_Problem statement_
Nothing in the data may be altered; copy it all exactly.

[Start of Attachment]

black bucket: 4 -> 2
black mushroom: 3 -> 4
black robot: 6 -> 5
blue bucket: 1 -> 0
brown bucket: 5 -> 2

[End of Attachment]

_Completed exercise_
black bucket: 4 -> 2
black mushroom: 3 -> 4
black robot: 6 -> 5
blue bucket: 1 -> 0
brown bucket: 5 -> 2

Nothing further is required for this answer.